§ **Stated problem**: Change every occurrence of "brown star" in the data below to "red star", leaving all other text unchanged. Omit the pictures from your answer.

** Start Records for this task **

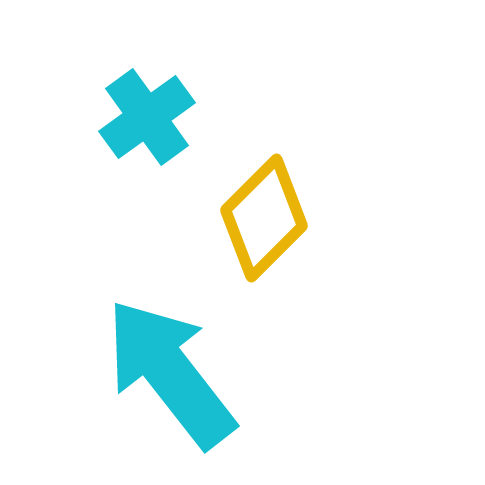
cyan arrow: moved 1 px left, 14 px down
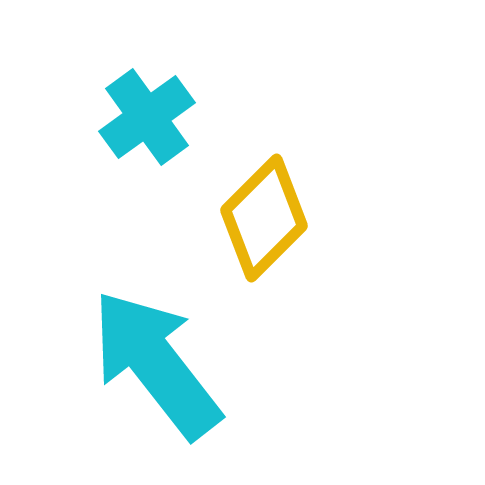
cyan arrow: moved 14 px left, 9 px up
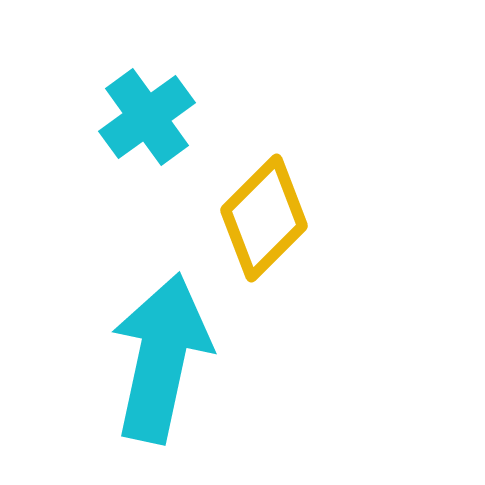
cyan arrow: moved 5 px right, 6 px up; rotated 50 degrees clockwise
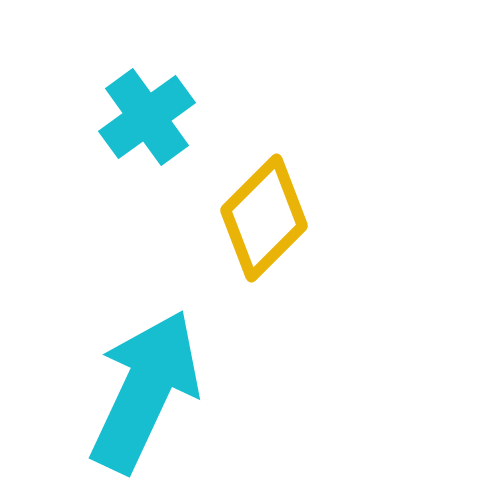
cyan arrow: moved 16 px left, 33 px down; rotated 13 degrees clockwise
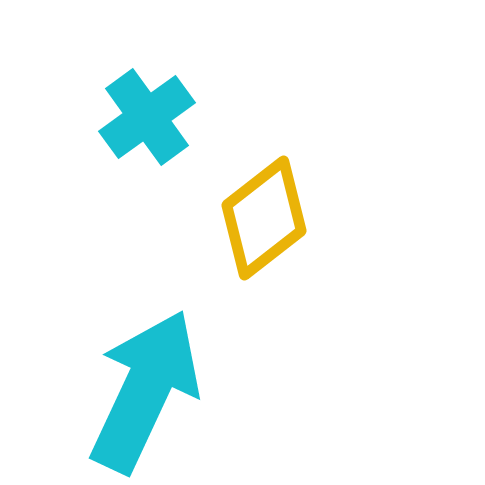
yellow diamond: rotated 7 degrees clockwise
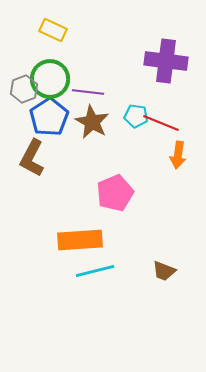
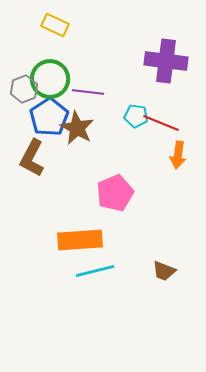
yellow rectangle: moved 2 px right, 5 px up
brown star: moved 15 px left, 6 px down
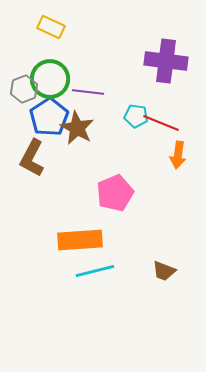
yellow rectangle: moved 4 px left, 2 px down
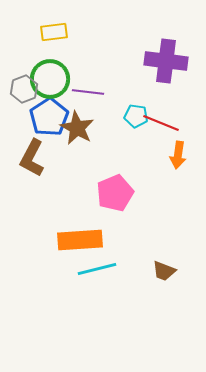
yellow rectangle: moved 3 px right, 5 px down; rotated 32 degrees counterclockwise
cyan line: moved 2 px right, 2 px up
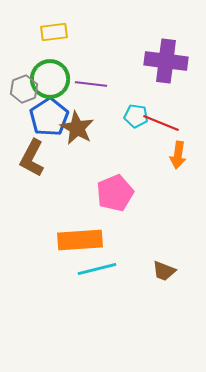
purple line: moved 3 px right, 8 px up
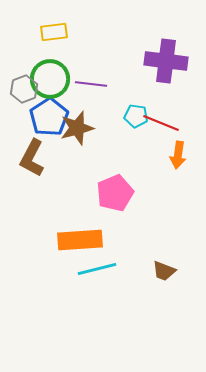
brown star: rotated 28 degrees clockwise
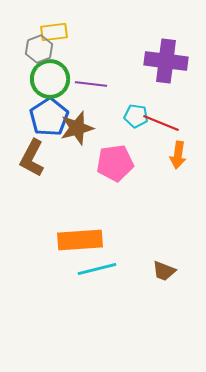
gray hexagon: moved 15 px right, 40 px up
pink pentagon: moved 30 px up; rotated 15 degrees clockwise
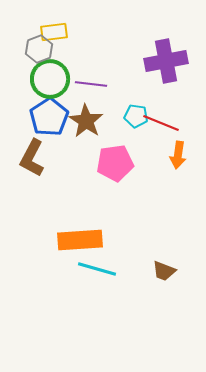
purple cross: rotated 18 degrees counterclockwise
brown star: moved 9 px right, 7 px up; rotated 24 degrees counterclockwise
cyan line: rotated 30 degrees clockwise
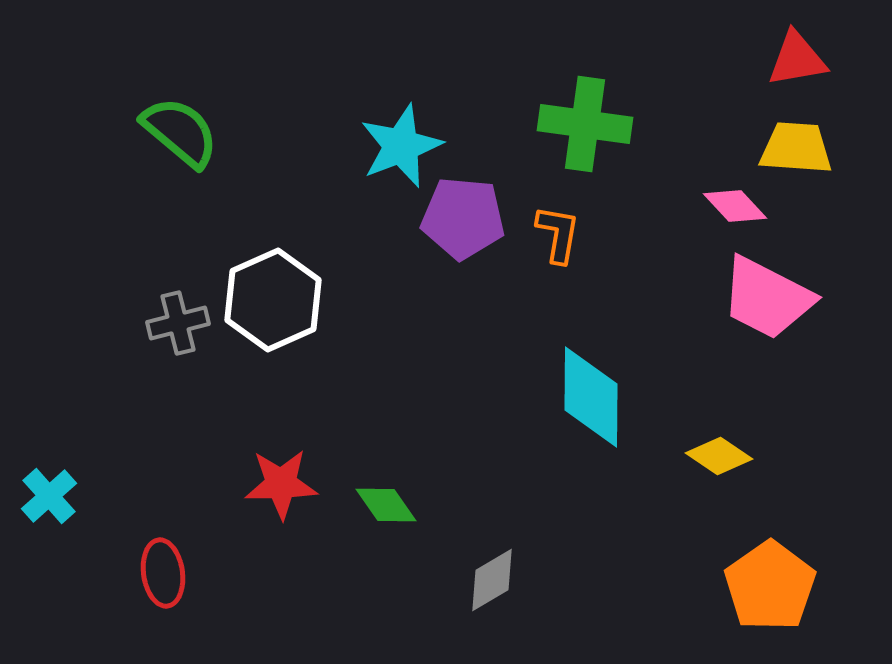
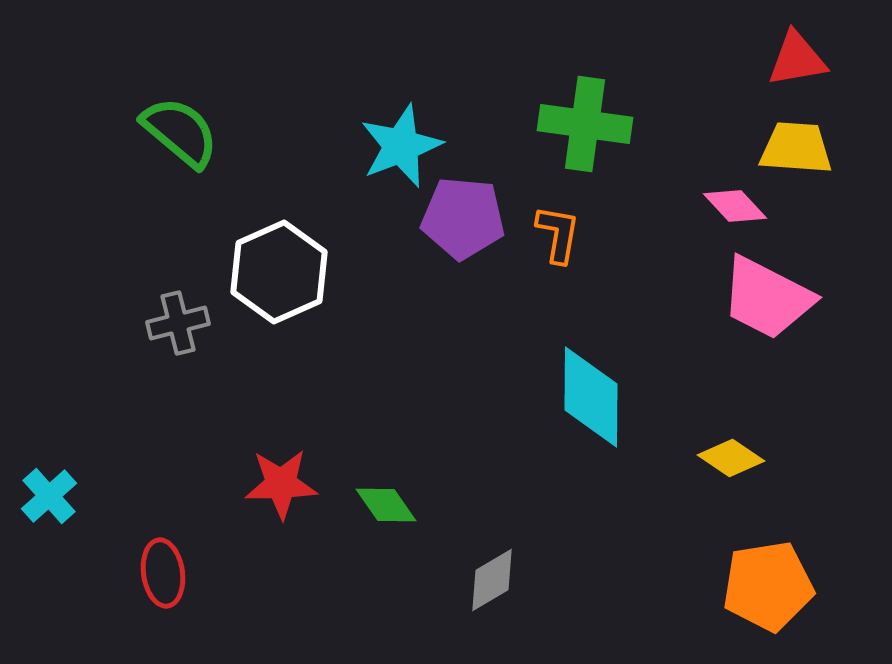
white hexagon: moved 6 px right, 28 px up
yellow diamond: moved 12 px right, 2 px down
orange pentagon: moved 2 px left; rotated 26 degrees clockwise
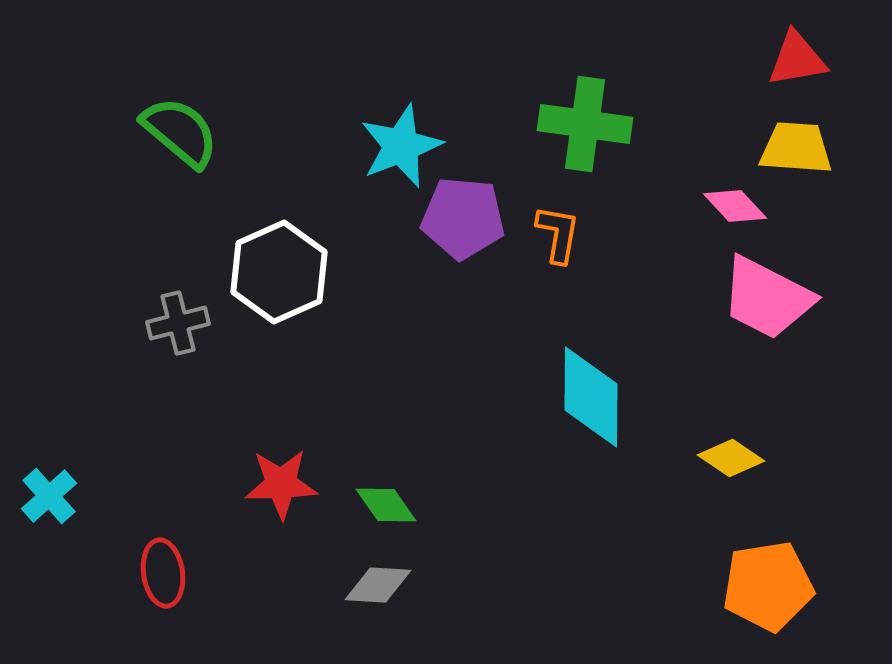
gray diamond: moved 114 px left, 5 px down; rotated 34 degrees clockwise
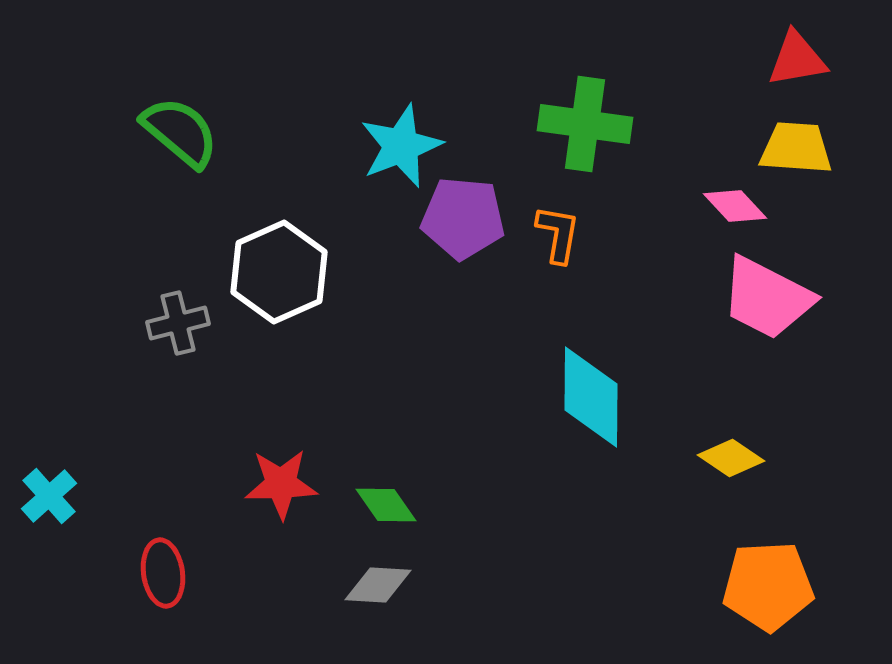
orange pentagon: rotated 6 degrees clockwise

** End Records for this task **

§ **Written solution**:
cyan arrow: moved 1 px left, 14 px down
cyan arrow: moved 14 px left, 9 px up
cyan arrow: moved 5 px right, 6 px up; rotated 50 degrees clockwise
cyan arrow: moved 16 px left, 33 px down; rotated 13 degrees clockwise
yellow diamond: rotated 7 degrees clockwise
yellow rectangle: moved 2 px right, 5 px up
red star: moved 15 px left, 6 px down
yellow rectangle: moved 4 px left, 2 px down
yellow rectangle: moved 3 px right, 5 px down; rotated 32 degrees counterclockwise
cyan line: moved 2 px right, 2 px up
purple line: moved 3 px right, 8 px up
red star: rotated 28 degrees clockwise
gray hexagon: moved 15 px right, 40 px up
pink pentagon: moved 30 px up; rotated 15 degrees clockwise
purple cross: rotated 18 degrees counterclockwise
red star: moved 9 px right, 7 px up; rotated 24 degrees counterclockwise
cyan line: rotated 30 degrees clockwise
white hexagon: moved 6 px right, 28 px up
yellow diamond: moved 12 px right, 2 px down
orange pentagon: moved 2 px left; rotated 26 degrees clockwise
gray diamond: moved 114 px left, 5 px down; rotated 34 degrees clockwise
orange pentagon: rotated 6 degrees clockwise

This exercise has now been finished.